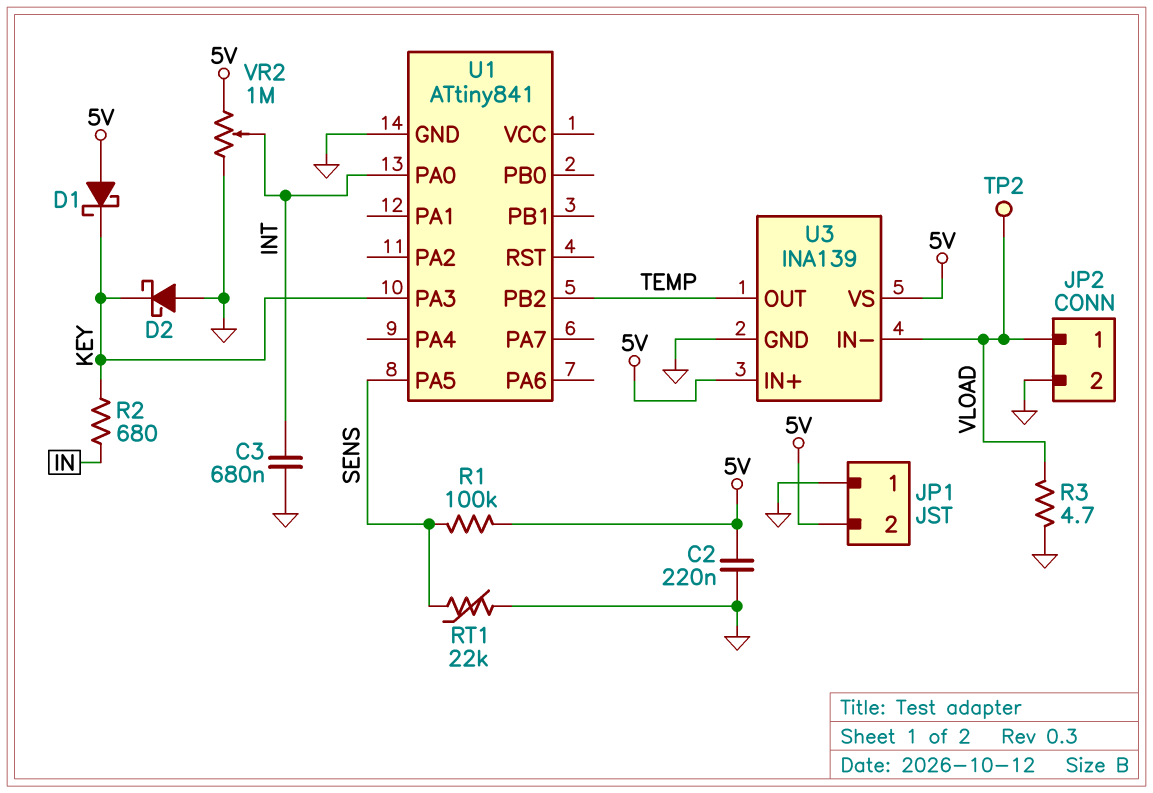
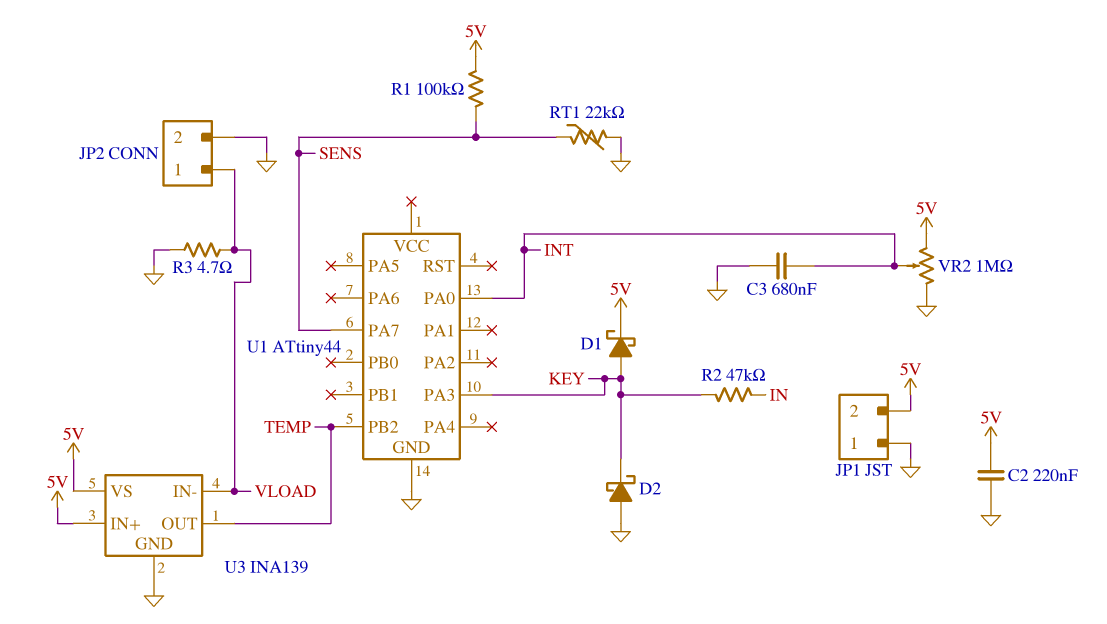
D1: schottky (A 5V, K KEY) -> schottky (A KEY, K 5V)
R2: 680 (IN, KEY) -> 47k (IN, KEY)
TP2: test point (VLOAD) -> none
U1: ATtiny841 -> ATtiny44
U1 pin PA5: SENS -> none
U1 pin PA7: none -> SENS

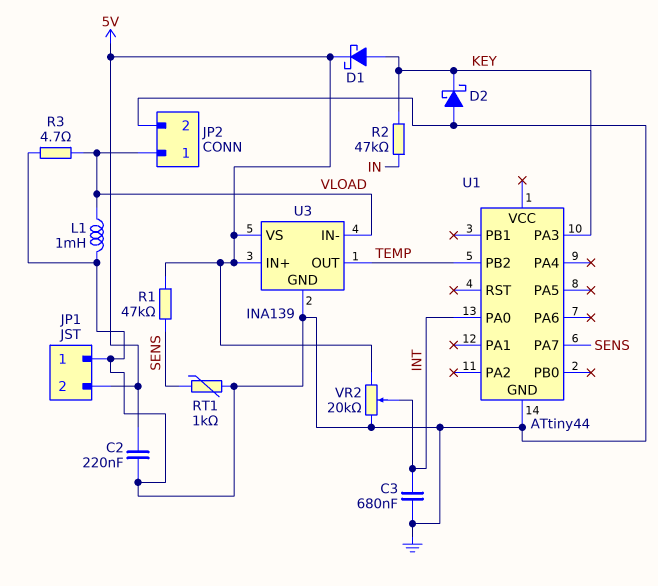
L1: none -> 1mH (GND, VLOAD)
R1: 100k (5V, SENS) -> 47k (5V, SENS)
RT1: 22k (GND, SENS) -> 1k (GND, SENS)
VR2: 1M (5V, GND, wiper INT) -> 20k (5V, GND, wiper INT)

-------------------------

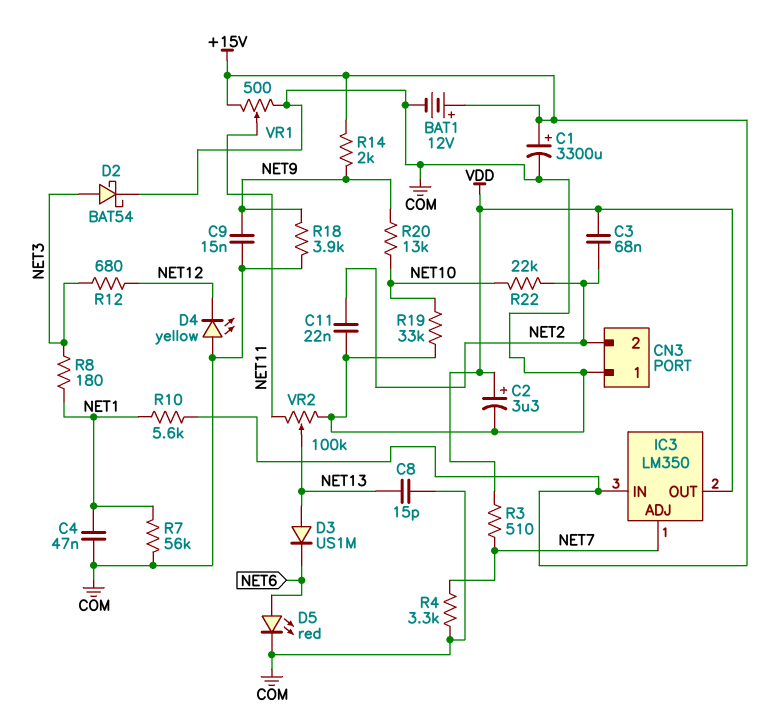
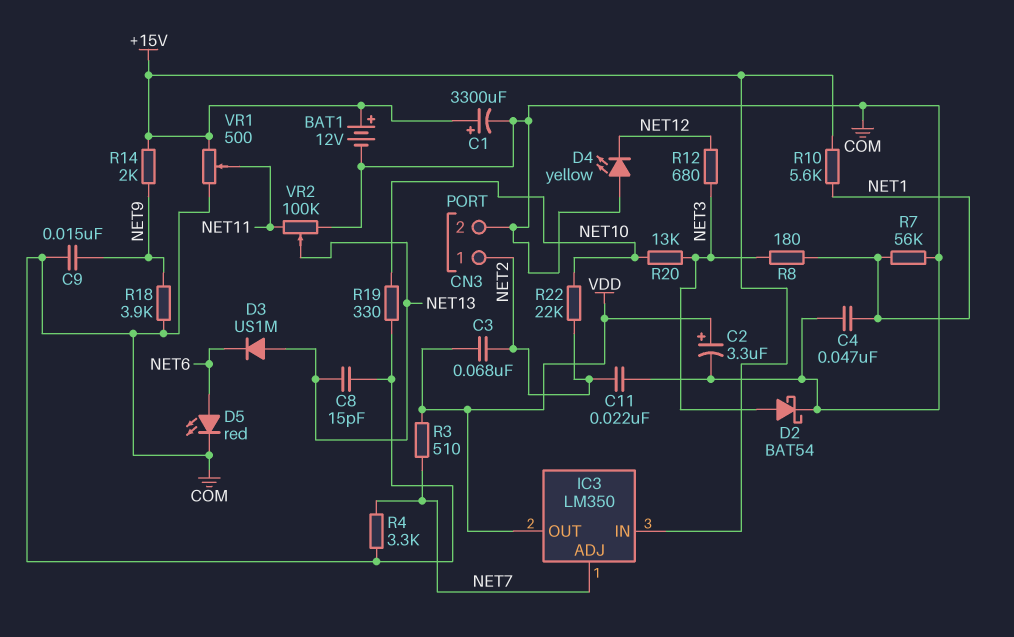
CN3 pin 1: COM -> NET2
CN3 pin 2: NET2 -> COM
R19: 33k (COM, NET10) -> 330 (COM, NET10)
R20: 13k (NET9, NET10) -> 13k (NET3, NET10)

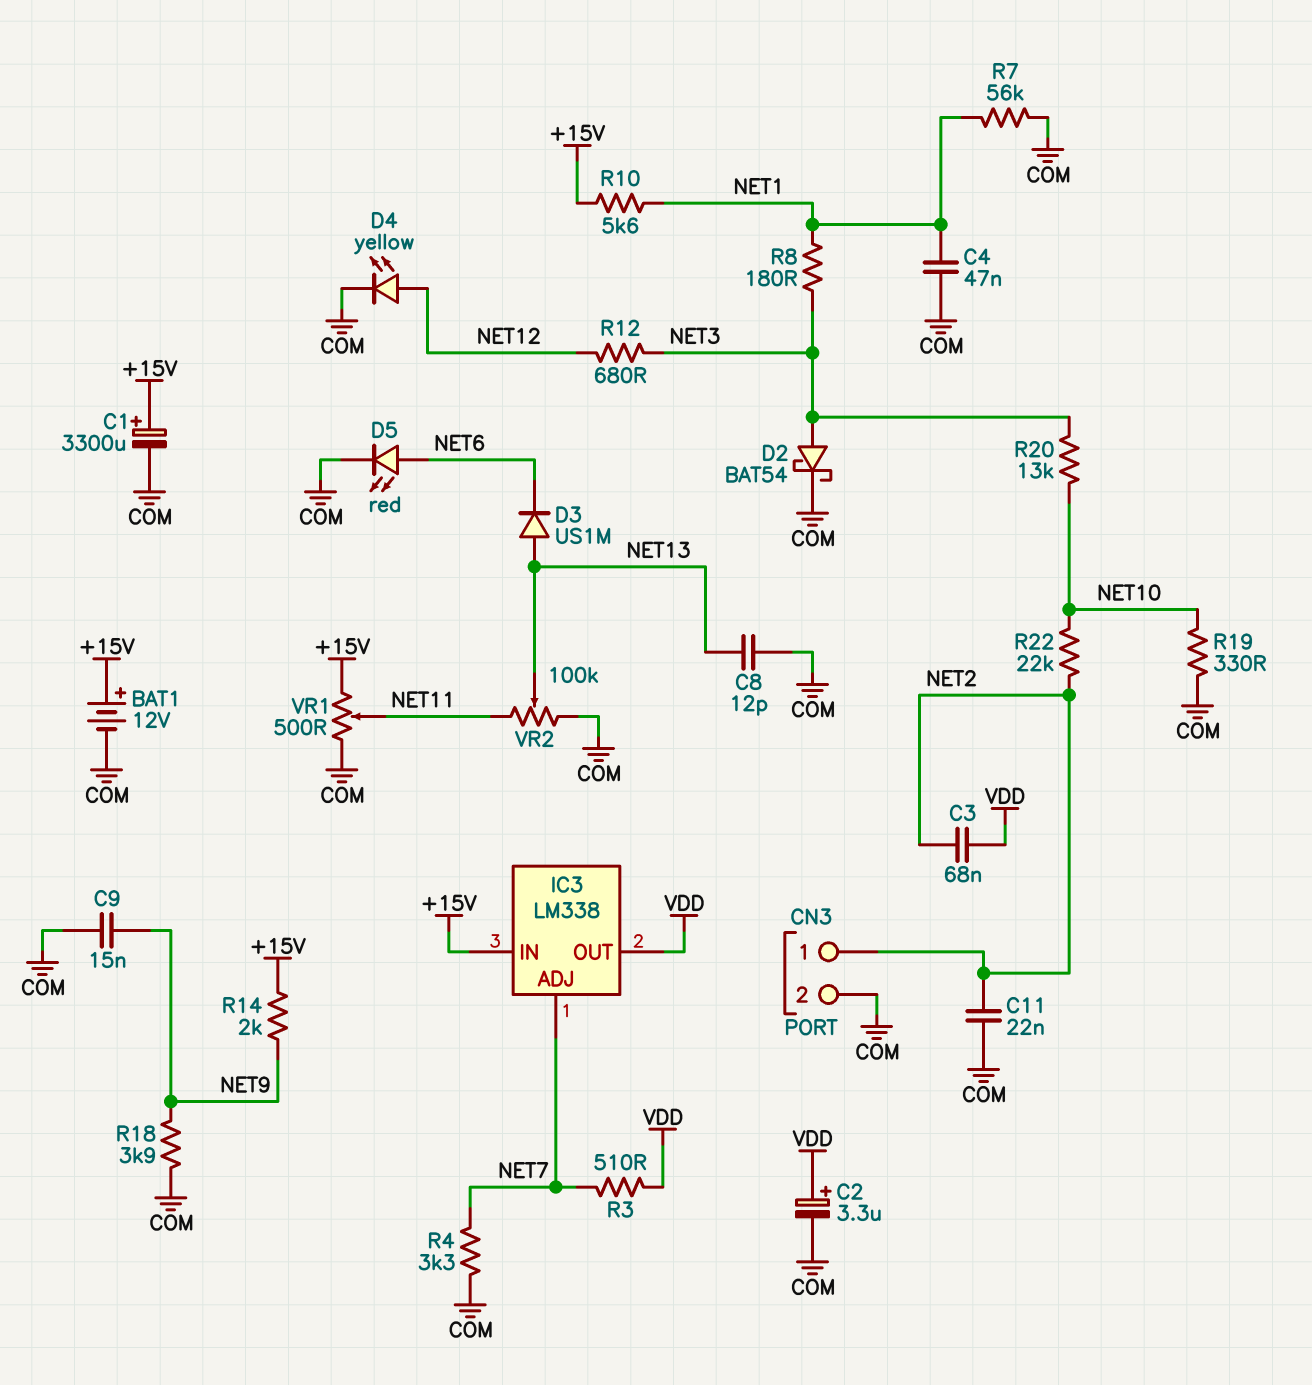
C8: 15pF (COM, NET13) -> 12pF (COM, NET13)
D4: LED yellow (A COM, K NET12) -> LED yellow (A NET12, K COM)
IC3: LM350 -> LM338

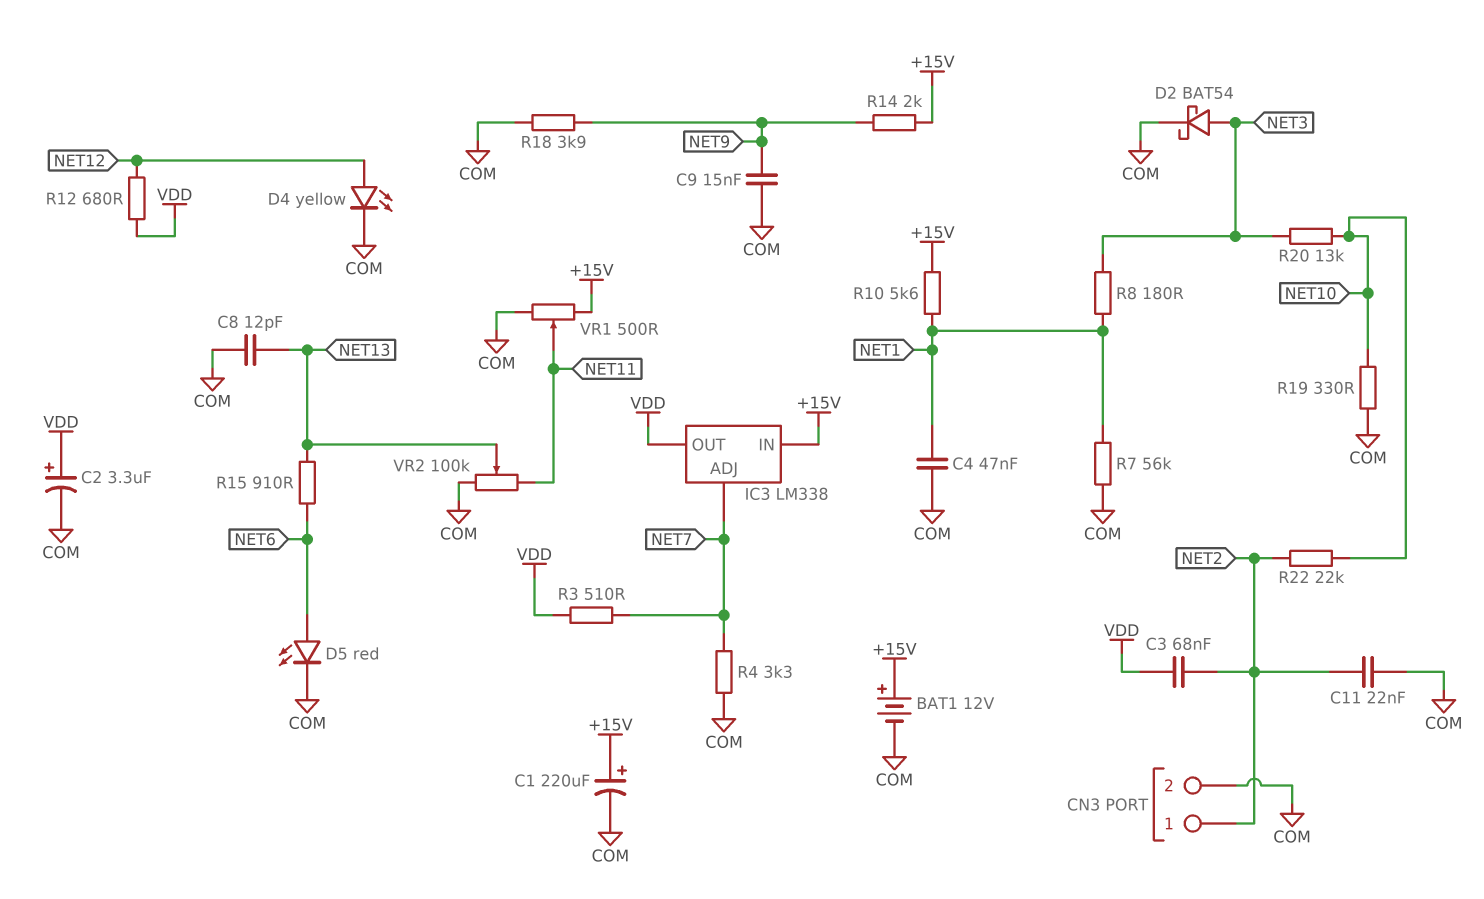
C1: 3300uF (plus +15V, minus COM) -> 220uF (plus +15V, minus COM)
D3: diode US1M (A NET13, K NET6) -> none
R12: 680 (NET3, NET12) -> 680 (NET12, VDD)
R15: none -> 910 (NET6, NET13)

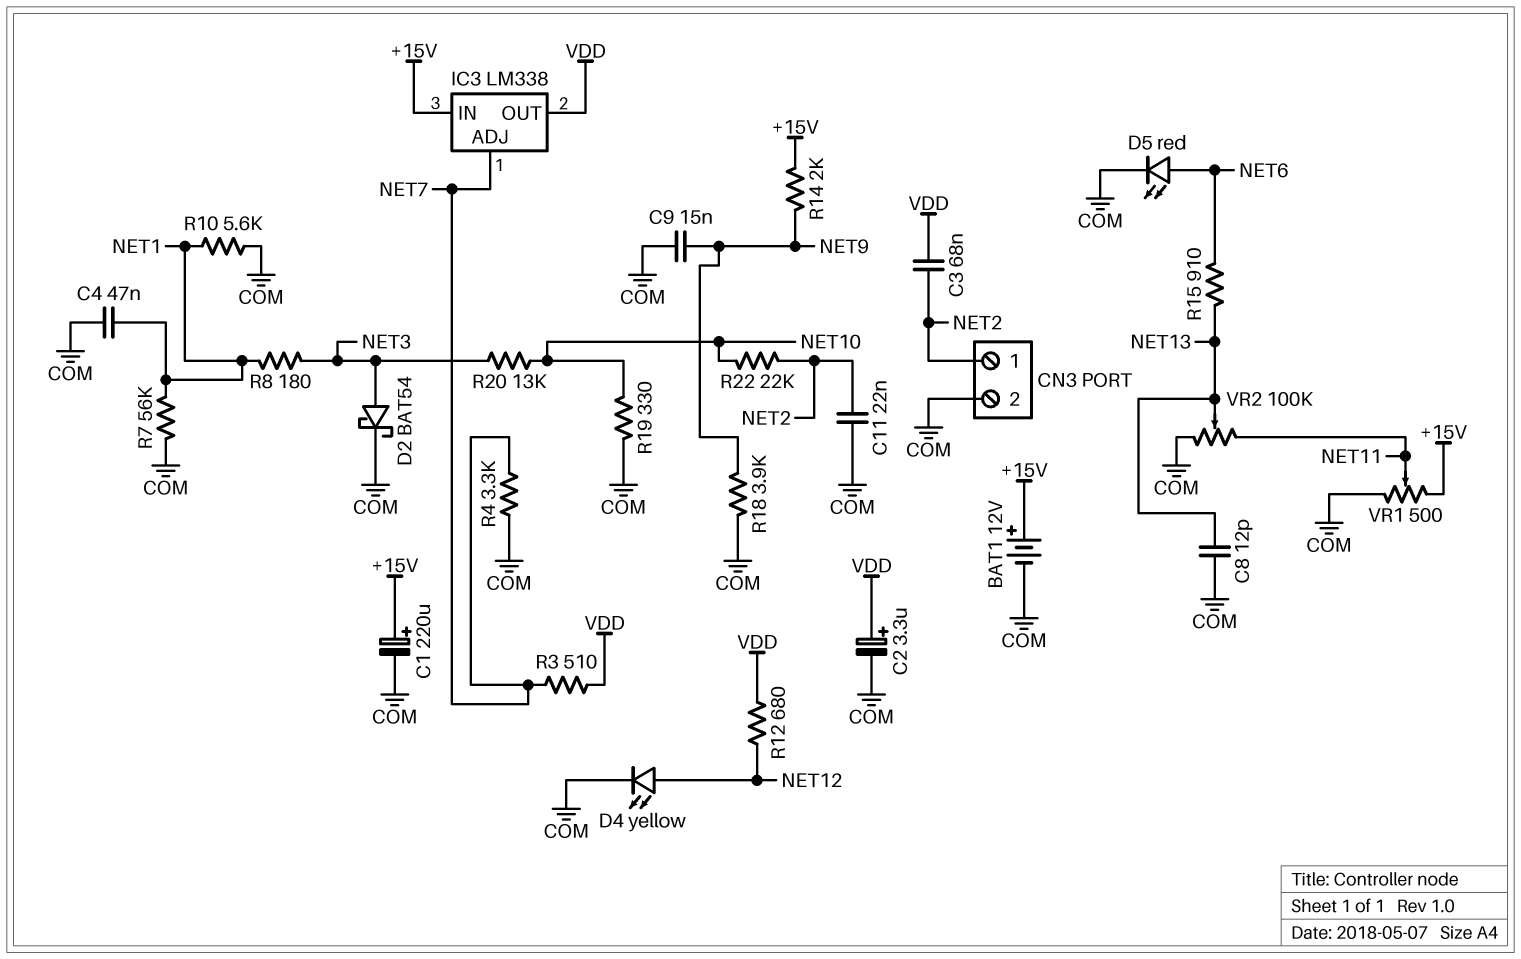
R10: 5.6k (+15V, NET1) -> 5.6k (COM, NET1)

-------------------------

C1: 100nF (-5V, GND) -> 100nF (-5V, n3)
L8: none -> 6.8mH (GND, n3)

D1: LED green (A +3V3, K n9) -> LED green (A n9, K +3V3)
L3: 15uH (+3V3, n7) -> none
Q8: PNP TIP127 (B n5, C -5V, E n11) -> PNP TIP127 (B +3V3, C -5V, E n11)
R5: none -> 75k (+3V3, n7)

-------------------------

• _Task item_: Go through the material above and copy each line that holds the string "none".

• _Result_:
TP2: test point (VLOAD) -> none
U1 pin PA5: SENS -> none
U1 pin PA7: none -> SENS
L1: none -> 1mH (GND, VLOAD)
D3: diode US1M (A NET13, K NET6) -> none
R15: none -> 910 (NET6, NET13)
L8: none -> 6.8mH (GND, n3)
L3: 15uH (+3V3, n7) -> none
R5: none -> 75k (+3V3, n7)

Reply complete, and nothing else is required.